» **Record excerpts**:
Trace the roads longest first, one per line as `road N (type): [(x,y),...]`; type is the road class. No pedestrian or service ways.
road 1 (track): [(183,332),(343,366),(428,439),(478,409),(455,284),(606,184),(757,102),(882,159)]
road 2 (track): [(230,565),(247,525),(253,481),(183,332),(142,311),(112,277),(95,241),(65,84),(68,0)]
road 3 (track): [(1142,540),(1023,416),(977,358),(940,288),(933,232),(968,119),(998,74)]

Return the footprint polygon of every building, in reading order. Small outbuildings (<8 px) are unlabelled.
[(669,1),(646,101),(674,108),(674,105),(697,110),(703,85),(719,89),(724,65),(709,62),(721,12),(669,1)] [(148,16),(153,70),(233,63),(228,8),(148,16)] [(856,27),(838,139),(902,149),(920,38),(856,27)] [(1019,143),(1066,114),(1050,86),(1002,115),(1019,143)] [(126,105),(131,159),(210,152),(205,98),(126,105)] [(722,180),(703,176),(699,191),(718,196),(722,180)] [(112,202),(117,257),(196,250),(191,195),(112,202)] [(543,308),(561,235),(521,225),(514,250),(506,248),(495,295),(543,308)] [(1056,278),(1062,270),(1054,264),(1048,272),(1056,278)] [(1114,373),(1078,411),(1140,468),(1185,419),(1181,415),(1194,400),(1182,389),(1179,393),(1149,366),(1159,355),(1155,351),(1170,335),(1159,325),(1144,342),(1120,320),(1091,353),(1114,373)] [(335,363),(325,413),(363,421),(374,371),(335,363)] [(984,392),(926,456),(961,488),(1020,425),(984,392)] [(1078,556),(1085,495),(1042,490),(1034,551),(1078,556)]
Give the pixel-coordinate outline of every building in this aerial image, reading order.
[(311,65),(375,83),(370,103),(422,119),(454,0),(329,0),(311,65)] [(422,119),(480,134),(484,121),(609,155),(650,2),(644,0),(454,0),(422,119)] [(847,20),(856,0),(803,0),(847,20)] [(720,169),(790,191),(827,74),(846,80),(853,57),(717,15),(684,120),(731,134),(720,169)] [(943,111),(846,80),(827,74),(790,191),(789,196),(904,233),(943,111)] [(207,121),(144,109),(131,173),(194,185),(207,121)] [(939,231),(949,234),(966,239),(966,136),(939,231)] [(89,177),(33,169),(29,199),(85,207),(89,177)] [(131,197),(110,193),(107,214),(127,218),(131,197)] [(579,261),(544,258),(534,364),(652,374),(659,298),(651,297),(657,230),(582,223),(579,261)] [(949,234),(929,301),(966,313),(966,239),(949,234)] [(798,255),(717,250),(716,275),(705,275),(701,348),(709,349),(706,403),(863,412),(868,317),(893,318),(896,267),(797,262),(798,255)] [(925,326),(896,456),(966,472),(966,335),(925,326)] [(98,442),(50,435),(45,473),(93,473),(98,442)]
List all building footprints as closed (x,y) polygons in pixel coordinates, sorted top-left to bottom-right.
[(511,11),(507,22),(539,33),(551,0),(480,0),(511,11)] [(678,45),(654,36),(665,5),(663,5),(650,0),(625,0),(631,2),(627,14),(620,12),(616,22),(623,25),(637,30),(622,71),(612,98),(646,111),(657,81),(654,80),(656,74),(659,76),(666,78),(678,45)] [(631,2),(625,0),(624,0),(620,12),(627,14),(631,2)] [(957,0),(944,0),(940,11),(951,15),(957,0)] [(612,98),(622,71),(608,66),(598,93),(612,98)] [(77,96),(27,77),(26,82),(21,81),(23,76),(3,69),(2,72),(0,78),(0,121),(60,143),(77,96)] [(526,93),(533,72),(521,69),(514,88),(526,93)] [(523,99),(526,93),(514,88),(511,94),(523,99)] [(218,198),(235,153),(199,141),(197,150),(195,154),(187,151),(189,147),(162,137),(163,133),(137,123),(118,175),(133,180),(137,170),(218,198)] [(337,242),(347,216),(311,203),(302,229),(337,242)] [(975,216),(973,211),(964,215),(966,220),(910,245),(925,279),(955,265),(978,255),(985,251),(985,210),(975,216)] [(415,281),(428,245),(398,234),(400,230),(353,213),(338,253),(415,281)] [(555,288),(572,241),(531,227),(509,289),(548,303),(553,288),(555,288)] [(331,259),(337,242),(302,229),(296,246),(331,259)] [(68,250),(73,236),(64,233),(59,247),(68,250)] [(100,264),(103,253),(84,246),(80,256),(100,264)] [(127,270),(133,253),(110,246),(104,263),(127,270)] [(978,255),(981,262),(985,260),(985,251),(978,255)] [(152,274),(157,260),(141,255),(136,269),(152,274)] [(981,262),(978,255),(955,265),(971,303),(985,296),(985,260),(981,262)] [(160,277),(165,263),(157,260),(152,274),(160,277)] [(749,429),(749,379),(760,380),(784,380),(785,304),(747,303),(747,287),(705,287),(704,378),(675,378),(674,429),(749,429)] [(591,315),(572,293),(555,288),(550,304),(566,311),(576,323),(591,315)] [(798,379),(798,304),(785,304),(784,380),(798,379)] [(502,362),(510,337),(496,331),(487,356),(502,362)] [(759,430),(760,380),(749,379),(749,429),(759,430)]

» **Task directions**: Retype the complete listing verbatim.

» **Response**:
Trace the roads longest first, one per line as `road N (type): [(x,y),...]`; type is the road class. No pedestrian or service ways.
road 1 (track): [(183,332),(343,366),(428,439),(478,409),(455,284),(606,184),(757,102),(882,159)]
road 2 (track): [(230,565),(247,525),(253,481),(183,332),(142,311),(112,277),(95,241),(65,84),(68,0)]
road 3 (track): [(1142,540),(1023,416),(977,358),(940,288),(933,232),(968,119),(998,74)]

Return the footprint polygon of every building, in reading order. Small outbuildings (<8 px) are unlabelled.
[(669,1),(646,101),(674,108),(674,105),(697,110),(703,85),(719,89),(724,65),(709,62),(721,12),(669,1)] [(148,16),(153,70),(233,63),(228,8),(148,16)] [(856,27),(838,139),(902,149),(920,38),(856,27)] [(1019,143),(1066,114),(1050,86),(1002,115),(1019,143)] [(126,105),(131,159),(210,152),(205,98),(126,105)] [(722,180),(703,176),(699,191),(718,196),(722,180)] [(112,202),(117,257),(196,250),(191,195),(112,202)] [(543,308),(561,235),(521,225),(514,250),(506,248),(495,295),(543,308)] [(1056,278),(1062,270),(1054,264),(1048,272),(1056,278)] [(1114,373),(1078,411),(1140,468),(1185,419),(1181,415),(1194,400),(1182,389),(1179,393),(1149,366),(1159,355),(1155,351),(1170,335),(1159,325),(1144,342),(1120,320),(1091,353),(1114,373)] [(335,363),(325,413),(363,421),(374,371),(335,363)] [(984,392),(926,456),(961,488),(1020,425),(984,392)] [(1078,556),(1085,495),(1042,490),(1034,551),(1078,556)]
Give the pixel-coordinate outline of every building in this aerial image, reading order.
[(311,65),(375,83),(370,103),(422,119),(454,0),(329,0),(311,65)] [(422,119),(480,134),(484,121),(609,155),(650,2),(644,0),(454,0),(422,119)] [(847,20),(856,0),(803,0),(847,20)] [(720,169),(790,191),(827,74),(846,80),(853,57),(717,15),(684,120),(731,134),(720,169)] [(943,111),(846,80),(827,74),(790,191),(789,196),(904,233),(943,111)] [(207,121),(144,109),(131,173),(194,185),(207,121)] [(939,231),(949,234),(966,239),(966,136),(939,231)] [(89,177),(33,169),(29,199),(85,207),(89,177)] [(131,197),(110,193),(107,214),(127,218),(131,197)] [(579,261),(544,258),(534,364),(652,374),(659,298),(651,297),(657,230),(582,223),(579,261)] [(949,234),(929,301),(966,313),(966,239),(949,234)] [(798,255),(717,250),(716,275),(705,275),(701,348),(709,349),(706,403),(863,412),(868,317),(893,318),(896,267),(797,262),(798,255)] [(925,326),(896,456),(966,472),(966,335),(925,326)] [(98,442),(50,435),(45,473),(93,473),(98,442)]
List all building footprints as closed (x,y) polygons in pixel coordinates, sorted top-left to bottom-right.
[(511,11),(507,22),(539,33),(551,0),(480,0),(511,11)] [(678,45),(654,36),(665,5),(663,5),(650,0),(625,0),(631,2),(627,14),(620,12),(616,22),(623,25),(637,30),(622,71),(612,98),(646,111),(657,81),(654,80),(656,74),(659,76),(666,78),(678,45)] [(631,2),(625,0),(624,0),(620,12),(627,14),(631,2)] [(957,0),(944,0),(940,11),(951,15),(957,0)] [(612,98),(622,71),(608,66),(598,93),(612,98)] [(77,96),(27,77),(26,82),(21,81),(23,76),(3,69),(2,72),(0,78),(0,121),(60,143),(77,96)] [(526,93),(533,72),(521,69),(514,88),(526,93)] [(523,99),(526,93),(514,88),(511,94),(523,99)] [(218,198),(235,153),(199,141),(197,150),(195,154),(187,151),(189,147),(162,137),(163,133),(137,123),(118,175),(133,180),(137,170),(218,198)] [(337,242),(347,216),(311,203),(302,229),(337,242)] [(975,216),(973,211),(964,215),(966,220),(910,245),(925,279),(955,265),(978,255),(985,251),(985,210),(975,216)] [(415,281),(428,245),(398,234),(400,230),(353,213),(338,253),(415,281)] [(555,288),(572,241),(531,227),(509,289),(548,303),(553,288),(555,288)] [(331,259),(337,242),(302,229),(296,246),(331,259)] [(68,250),(73,236),(64,233),(59,247),(68,250)] [(100,264),(103,253),(84,246),(80,256),(100,264)] [(127,270),(133,253),(110,246),(104,263),(127,270)] [(978,255),(981,262),(985,260),(985,251),(978,255)] [(152,274),(157,260),(141,255),(136,269),(152,274)] [(981,262),(978,255),(955,265),(971,303),(985,296),(985,260),(981,262)] [(160,277),(165,263),(157,260),(152,274),(160,277)] [(749,429),(749,379),(760,380),(784,380),(785,304),(747,303),(747,287),(705,287),(704,378),(675,378),(674,429),(749,429)] [(591,315),(572,293),(555,288),(550,304),(566,311),(576,323),(591,315)] [(798,379),(798,304),(785,304),(784,380),(798,379)] [(502,362),(510,337),(496,331),(487,356),(502,362)] [(759,430),(760,380),(749,379),(749,429),(759,430)]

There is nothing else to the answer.